To be done
Print the lines of the records exactly as they appear, from the line with "This is a 0.4" to the line with "road 2 (unclassified): [(511,440),(368,503),(316,511)]", including both of those lines.

# # #

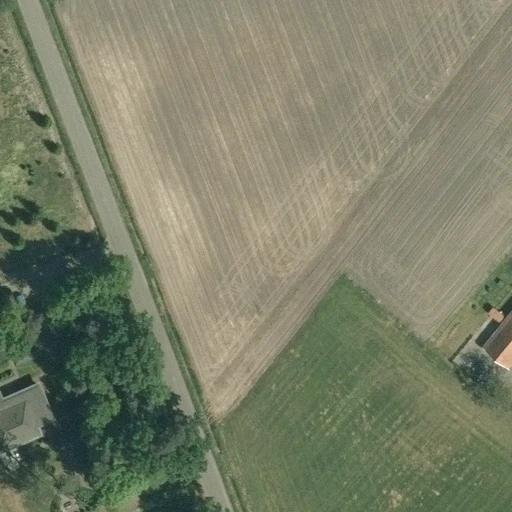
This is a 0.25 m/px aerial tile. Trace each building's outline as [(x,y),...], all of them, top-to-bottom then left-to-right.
[(502,303),(511,291),(511,250),(462,306),(472,315),(491,294),(502,303)] [(494,309),(490,315),(500,323),(504,318),(494,309)] [(510,369),(511,365),(511,311),(483,346),(510,369)] [(39,338),(49,362),(73,352),(62,328),(39,338)] [(438,469),(501,391),(478,373),(473,379),(464,372),(407,443),(438,469)] [(0,444),(2,449),(40,433),(37,427),(56,419),(39,380),(2,396),(0,390),(0,444)]
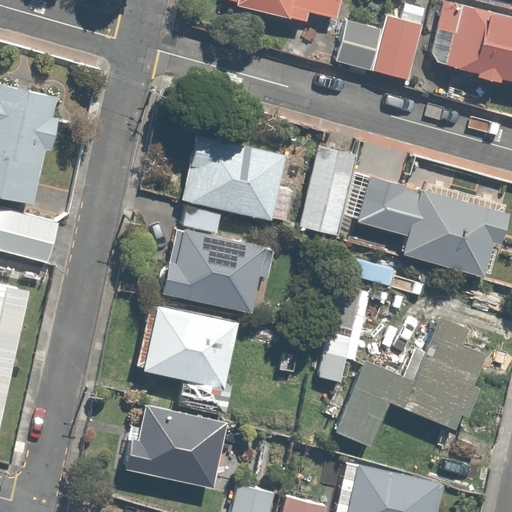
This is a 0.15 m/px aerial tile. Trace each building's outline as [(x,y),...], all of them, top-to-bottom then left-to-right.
[(231,0),(304,19),(307,10),(330,16),(333,0),(231,0)] [(489,105),(496,75),(511,78),(511,9),(463,0),(435,0),(430,26),(418,24),(423,2),(412,0),(400,0),(397,19),(382,16),(380,22),(341,14),(332,58),(420,76),(423,60),(475,71),(469,101),(489,105)] [(0,193),(35,202),(61,92),(0,77),(0,193)] [(192,125),(177,193),(272,214),(287,146),(192,125)] [(354,149),(316,140),(294,225),(332,235),(354,149)] [(354,217),(402,230),(397,249),(484,273),(489,254),(499,257),(511,209),(511,208),(366,169),(354,217)] [(54,217),(0,203),(0,227),(48,240),(54,217)] [(175,257),(165,255),(159,285),(264,308),(277,247),(213,233),(218,211),(187,204),(182,226),(175,257)] [(337,244),(331,266),(401,286),(407,264),(337,244)] [(0,399),(26,278),(0,272),(0,399)] [(351,378),(368,291),(332,284),(315,371),(351,378)] [(140,367),(182,376),(177,401),(211,408),(216,383),(223,384),(237,314),(154,297),(140,367)] [(431,310),(411,373),(363,357),(338,434),(370,444),(385,395),(402,400),(398,413),(455,430),(487,328),(431,310)] [(134,432),(129,431),(122,458),(208,479),(223,416),(143,396),(134,432)] [(433,511),(441,472),(344,454),(332,511),(433,511)] [(267,511),(278,472),(239,462),(225,511),(267,511)] [(319,511),(325,495),(287,484),(278,511),(319,511)]
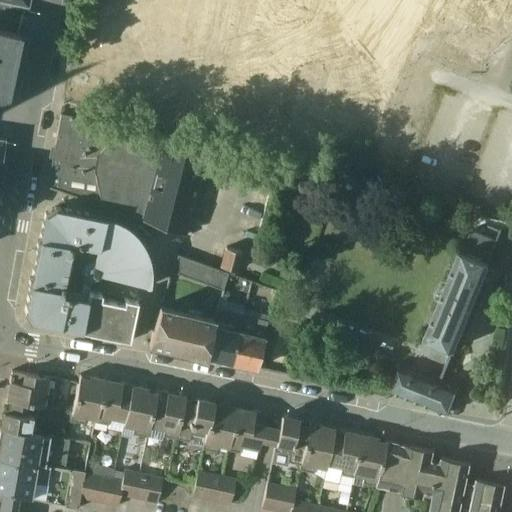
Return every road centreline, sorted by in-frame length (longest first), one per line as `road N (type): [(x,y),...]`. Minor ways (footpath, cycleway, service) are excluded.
road 1 (residential): [(511,439),(0,342)]
road 2 (unclassified): [(0,268),(29,125)]
road 3 (unclassified): [(29,125),(51,0)]
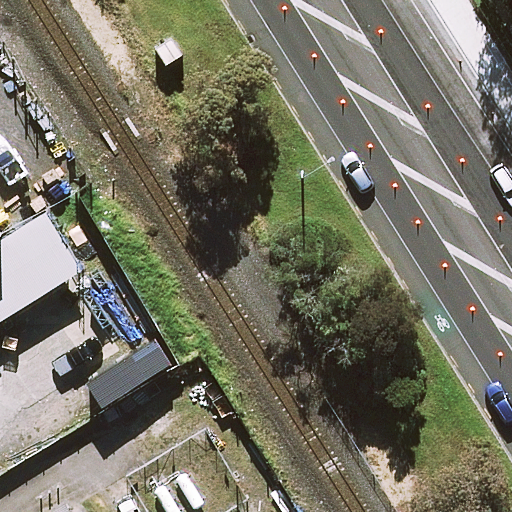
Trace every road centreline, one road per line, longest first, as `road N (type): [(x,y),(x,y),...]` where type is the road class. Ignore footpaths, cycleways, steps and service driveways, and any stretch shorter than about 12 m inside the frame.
road 1 (secondary): [(511,373),(274,0)]
road 2 (secondary): [(384,0),(511,200)]
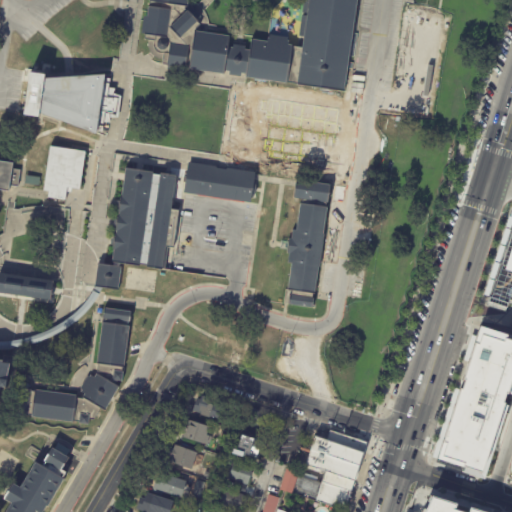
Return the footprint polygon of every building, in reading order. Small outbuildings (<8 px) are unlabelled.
[(302,0),(300,12),(306,13),(305,16),(300,15),(297,36),(302,36),(300,47),(290,46),(291,45),(287,44),(287,40),(286,40),(287,37),(268,34),(268,37),(266,37),(265,41),(249,39),(248,50),(244,49),(244,46),(232,44),(232,47),(227,47),(224,71),(228,71),(228,74),(240,76),(240,73),(245,73),(244,77),(342,92),(346,68),(351,69),(352,62),(347,62),(347,56),(353,56),(356,33),(351,32),(355,0),(302,0)] [(165,36),(169,8),(145,5),(142,33),(165,36)] [(169,27),(179,37),(200,17),(190,6),(169,27)] [(228,33),(195,28),(192,48),(169,43),(164,66),(221,76),(228,33)] [(98,131),(103,130),(102,123),(109,123),(109,115),(116,114),(117,98),(114,95),(114,89),(109,88),(108,79),(103,79),(103,76),(45,79),(45,76),(29,73),(23,117),(38,118),(39,114),(97,138),(98,131)] [(49,146),(84,151),(78,189),(66,187),(64,200),(47,198),(48,191),(42,190),(49,146)] [(16,186),(8,185),(7,191),(0,189),(0,160),(12,163),(11,169),(19,170),(16,186)] [(187,160),(256,169),(252,202),(181,193),(187,160)] [(120,170),(174,177),(162,269),(107,261),(120,170)] [(23,184),(25,175),(39,177),(38,186),(23,184)] [(331,185),(328,203),(294,198),(296,180),(331,185)] [(296,205),(325,208),(314,295),(285,292),(296,205)] [(511,308),(511,289),(507,288),(499,311),(479,304),(511,205),(511,316),(508,312),(511,308)] [(17,209),(17,217),(27,217),(28,225),(49,224),(49,210),(40,210),(40,209),(28,209),(17,209)] [(94,287),(118,289),(120,267),(96,264),(94,287)] [(0,293),(49,299),(52,279),(0,273),(0,293)] [(293,296),(312,298),(311,308),(289,305),(290,295),(293,296)] [(95,364),(122,367),(130,311),(103,307),(95,364)] [(432,454),(470,326),(498,334),(497,339),(511,343),(511,375),(505,398),(501,397),(498,406),(502,407),(481,474),(432,454)] [(216,341),(217,339),(223,341),(224,339),(232,341),(231,344),(246,349),(241,366),(211,356),(216,341)] [(0,386),(5,387),(8,363),(0,362),(0,386)] [(104,411),(119,386),(96,373),(93,377),(90,375),(89,377),(86,376),(79,388),(81,390),(80,392),(83,394),(81,397),(104,411)] [(29,417),(72,423),(76,394),(33,388),(29,417)] [(217,419),(208,416),(208,418),(198,415),(199,414),(191,411),(194,399),(199,400),(201,391),(213,394),(210,403),(220,406),(217,419)] [(267,427),(263,426),(262,429),(244,424),(249,407),(271,413),(267,427)] [(182,437),(187,420),(209,427),(206,435),(212,437),(209,446),(182,437)] [(365,444),(326,431),(324,438),(314,435),(305,466),(322,471),(319,482),(350,492),(365,444)] [(247,454),(243,453),(244,452),(240,451),(243,433),(256,436),(253,453),(247,452),(247,454)] [(4,511),(10,503),(3,498),(12,483),(19,487),(34,462),(42,467),(45,462),(42,460),(51,446),(54,448),(57,443),(69,450),(65,456),(68,457),(60,470),(65,472),(62,477),(63,478),(46,507),(45,506),(41,511),(4,511)] [(196,452),(190,469),(167,462),(169,458),(166,456),(169,448),(172,449),(173,445),(196,452)] [(252,468),(246,485),(226,478),(232,461),(252,468)] [(212,473),(210,479),(204,477),(206,471),(212,473)] [(185,482),(180,498),(152,489),(155,477),(159,478),(160,473),(185,481),(185,482)] [(204,483),(199,499),(190,496),(195,480),(204,483)] [(218,504),(223,487),(244,494),(238,511),(218,504)] [(172,501),(168,511),(142,511),(135,510),(138,498),(143,499),(145,493),(152,495),(172,501)] [(280,497),(281,497),(277,509),(285,511),(263,511),(270,494),(280,497)]
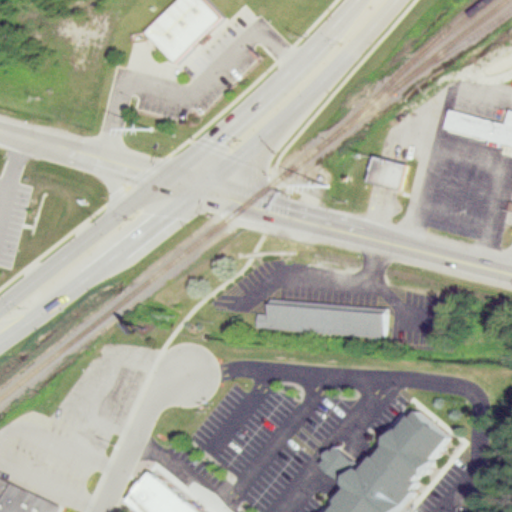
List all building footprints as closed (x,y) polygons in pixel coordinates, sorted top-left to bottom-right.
[(180,0),(152,25),(181,58),(231,13),(219,0),(180,0)] [(450,125),(486,134),(511,140),(511,121),(455,106),(450,125)] [(375,179),(408,188),(416,161),(383,152),(375,179)] [(0,210),(61,220),(66,185),(10,177),(9,187),(0,185),(0,210)] [(42,231),(9,218),(3,236),(35,248),(42,231)] [(395,308),(278,300),(277,314),(265,313),(264,328),(393,337),(395,308)] [(340,511),(423,412),(461,444),(404,511),(340,511)] [(158,511),(217,511),(163,466),(139,495),(158,511)] [(66,511),(69,507),(0,476),(0,511),(66,511)]
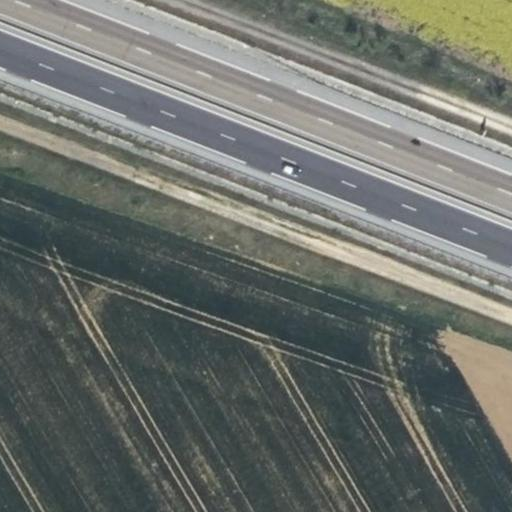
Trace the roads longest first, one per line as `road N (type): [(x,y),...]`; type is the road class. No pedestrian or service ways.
road 1 (primary): [(0,49),(511,249)]
road 2 (track): [(511,323),(0,126)]
road 3 (primary): [(511,194),(12,0)]
road 4 (track): [(194,0),(511,124)]
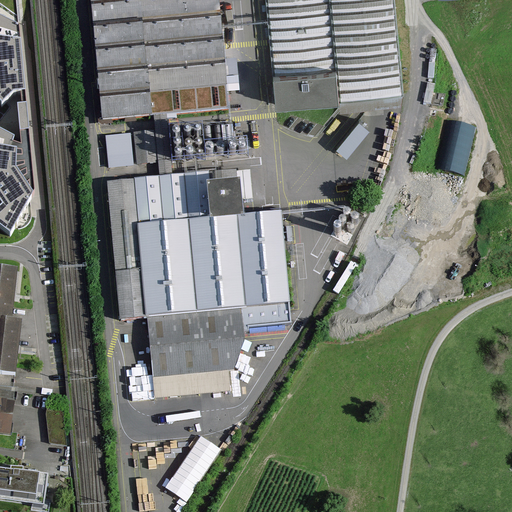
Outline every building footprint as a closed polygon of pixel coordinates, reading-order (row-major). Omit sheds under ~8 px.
[(89,0),(100,121),(226,110),(215,0),(89,0)] [(265,0),(274,90),(275,105),(401,93),(391,0),(265,0)] [(18,30),(0,21),(0,104),(2,108),(13,97),(18,96),(24,96),(18,30)] [(15,175),(31,200),(34,195),(24,96),(18,96),(18,108),(14,109),(18,143),(14,142),(9,155),(16,156),(15,175)] [(468,173),(476,122),(457,119),(453,144),(447,143),(442,168),(468,173)] [(359,122),(337,149),(346,156),(368,130),(359,122)] [(167,131),(105,139),(109,169),(171,160),(167,131)] [(14,142),(0,134),(0,232),(11,241),(31,200),(15,175),(16,156),(9,155),(14,142)] [(240,174),(106,185),(118,326),(146,323),(151,379),(234,372),(245,342),(244,330),(276,327),(290,326),(280,212),(277,216),(243,219),(240,174)] [(15,273),(0,271),(0,377),(14,379),(16,380),(19,348),(21,328),(10,327),(13,296),(15,273)] [(14,379),(0,377),(0,385),(13,387),(14,379)] [(14,406),(0,403),(0,434),(9,436),(14,406)] [(63,413),(47,410),(45,416),(49,444),(67,447),(63,413)] [(8,472),(0,470),(0,501),(31,506),(31,510),(47,511),(48,511),(51,499),(45,498),(48,477),(8,472)]
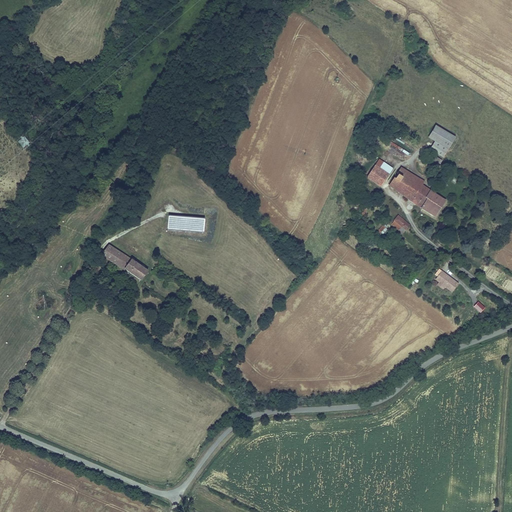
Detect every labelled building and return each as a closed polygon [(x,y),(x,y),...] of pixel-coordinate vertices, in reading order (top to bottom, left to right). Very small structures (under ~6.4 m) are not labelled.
[(427,137),(434,140),(448,149),(455,136),(435,124),(427,137)] [(429,149),(443,158),(448,149),(434,140),(429,149)] [(428,163),(436,167),(440,159),(433,155),(428,163)] [(380,186),(393,168),(379,158),(366,177),(380,186)] [(401,165),(396,173),(398,174),(395,179),(393,177),(388,185),(420,206),(426,197),(425,196),(430,189),(422,183),(424,180),(401,165)] [(434,215),(445,198),(430,189),(425,196),(426,197),(420,206),(434,215)] [(394,220),(391,224),(402,234),(410,224),(398,214),(393,220),(394,220)] [(205,218),(168,215),(167,228),(204,231),(205,218)] [(123,268),(130,258),(131,257),(107,243),(99,254),(123,268)] [(130,258),(123,268),(140,280),(147,269),(130,258)] [(451,292),(458,283),(442,270),(435,279),(438,281),(436,284),(442,289),(444,286),(451,292)] [(486,308),(478,301),(473,306),(481,313),(486,308)]
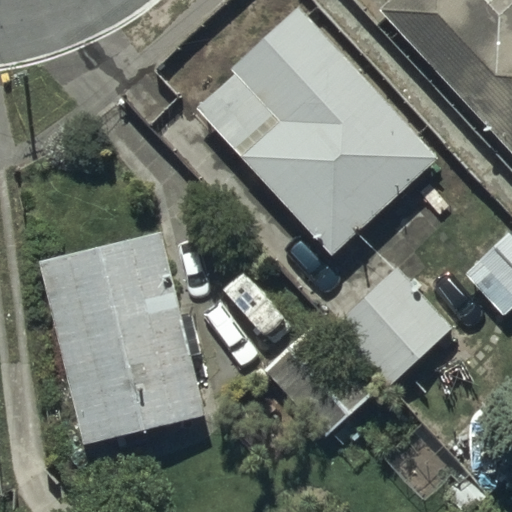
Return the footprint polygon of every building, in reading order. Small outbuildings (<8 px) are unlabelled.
[(198,97),(331,243),(436,146),(302,0),(293,0),(230,57),(235,63),(198,97)] [(383,0),(511,140),(511,0),(506,0),(502,5),(497,0),(383,0)] [(43,249),(84,432),(203,405),(161,223),(43,249)] [(480,251),(511,286),(511,227),(510,225),(480,251)] [(397,259),(331,317),(387,380),(453,321),(397,259)] [(266,361),(326,429),(375,386),(315,318),(266,361)]
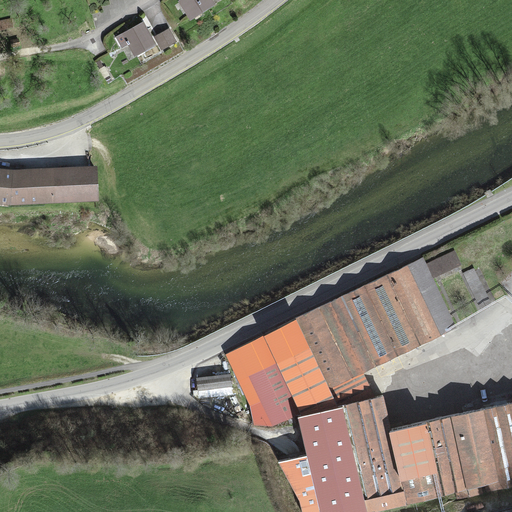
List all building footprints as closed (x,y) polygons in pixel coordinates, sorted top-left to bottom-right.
[(210,0),(184,0),(180,3),(190,19),(213,5),(210,0)] [(14,22),(4,23),(5,30),(15,29),(14,22)] [(143,24),(114,39),(119,48),(127,44),(134,56),(154,44),(143,24)] [(169,32),(156,40),(162,50),(175,42),(169,32)] [(10,172),(7,205),(96,201),(95,169),(10,172)] [(10,172),(0,170),(0,204),(7,205),(10,172)] [(460,265),(453,251),(424,266),(431,279),(460,265)] [(424,266),(421,259),(223,354),(248,405),(253,425),(271,427),(292,421),(290,416),(372,394),(363,374),(455,329),(431,279),(424,266)] [(470,269),(461,273),(477,306),(486,301),(470,269)] [(230,385),(229,374),(197,377),(198,389),(230,385)] [(409,401),(415,425),(392,431),(383,395),(296,417),(305,454),(279,462),(303,511),(385,511),(460,495),(462,499),(511,486),(511,403),(445,419),(439,394),(409,401)]
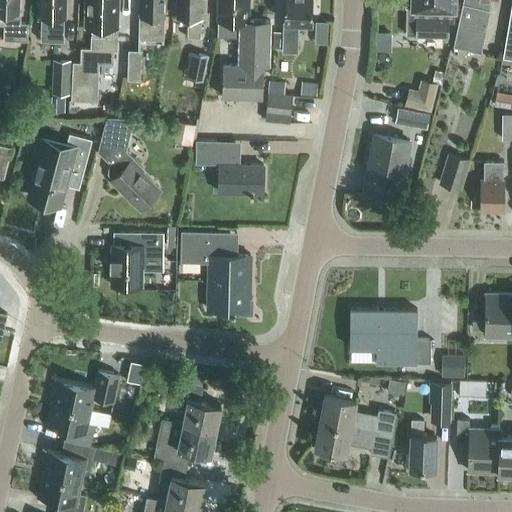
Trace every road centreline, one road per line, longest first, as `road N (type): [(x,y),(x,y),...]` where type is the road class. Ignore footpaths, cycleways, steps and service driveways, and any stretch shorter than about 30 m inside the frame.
road 1 (residential): [(291,359),(42,328)]
road 2 (unclassified): [(313,246),(353,0)]
road 3 (residential): [(511,511),(408,506),(268,484)]
road 4 (residential): [(511,248),(313,246)]
road 5 (residential): [(0,475),(22,357),(42,328)]
road 6 (unclassified): [(268,484),(291,359)]
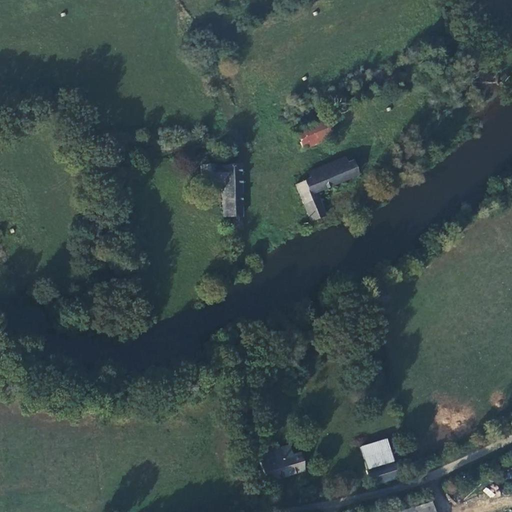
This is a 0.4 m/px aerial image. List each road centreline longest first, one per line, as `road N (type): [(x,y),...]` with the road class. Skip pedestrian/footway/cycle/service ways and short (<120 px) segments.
road 1 (track): [(276,0),(196,29),(254,173)]
road 2 (unclassified): [(511,440),(368,503),(316,511)]
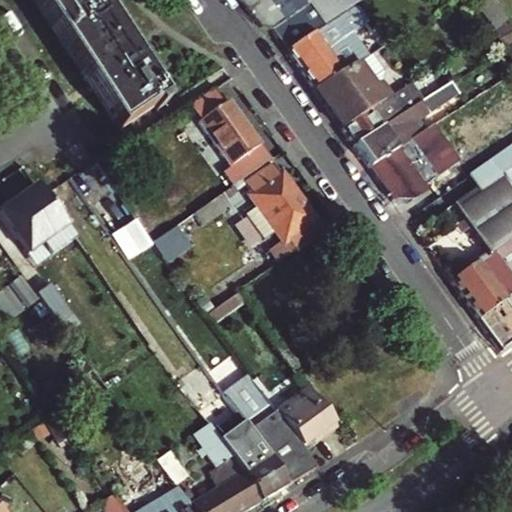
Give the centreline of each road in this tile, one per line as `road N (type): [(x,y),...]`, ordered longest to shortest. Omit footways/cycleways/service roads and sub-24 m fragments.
road 1 (residential): [(490,380),(212,0)]
road 2 (residential): [(490,380),(307,511)]
road 3 (residential): [(370,511),(509,406)]
road 4 (residential): [(0,48),(45,118),(0,150)]
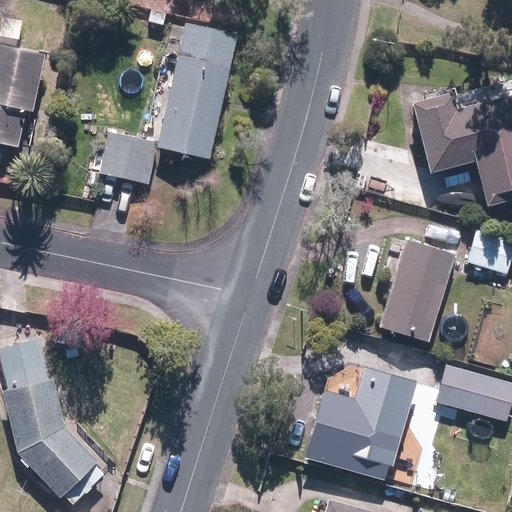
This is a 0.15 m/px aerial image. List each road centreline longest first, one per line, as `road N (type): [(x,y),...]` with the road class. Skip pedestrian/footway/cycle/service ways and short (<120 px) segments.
road 1 (residential): [(333,0),(251,294)]
road 2 (residential): [(251,294),(0,242)]
road 3 (residential): [(251,294),(179,511)]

# # #

Full output
This is a 0.4 m/px aerial image. List each road centreline longest first, one per line, as `road N (type): [(x,y),...]` with the road class. Skip pedestrian/footway/cycle/service ways and short (<120 px) segments.
road 1 (track): [(276,0),(196,29),(254,173)]
road 2 (unclassified): [(511,440),(368,503),(316,511)]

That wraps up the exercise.